• Goal:
Express every line of text in the entries below as a JSON list of strings, one string per line. Skip blank lines and leave the pictures out.

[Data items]
· · · · ·

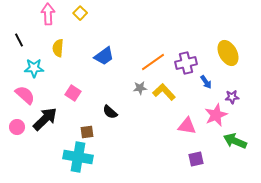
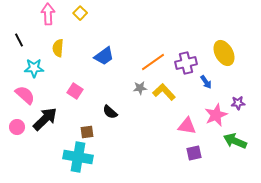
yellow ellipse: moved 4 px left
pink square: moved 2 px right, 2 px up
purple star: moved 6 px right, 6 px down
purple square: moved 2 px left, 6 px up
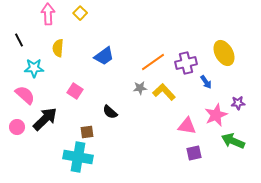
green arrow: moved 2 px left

· · · · ·

• Task response:
[
  "yellow ellipse: moved 4 px left",
  "pink square: moved 2 px right, 2 px up",
  "purple star: moved 6 px right, 6 px down",
  "purple square: moved 2 px left, 6 px up",
  "green arrow: moved 2 px left"
]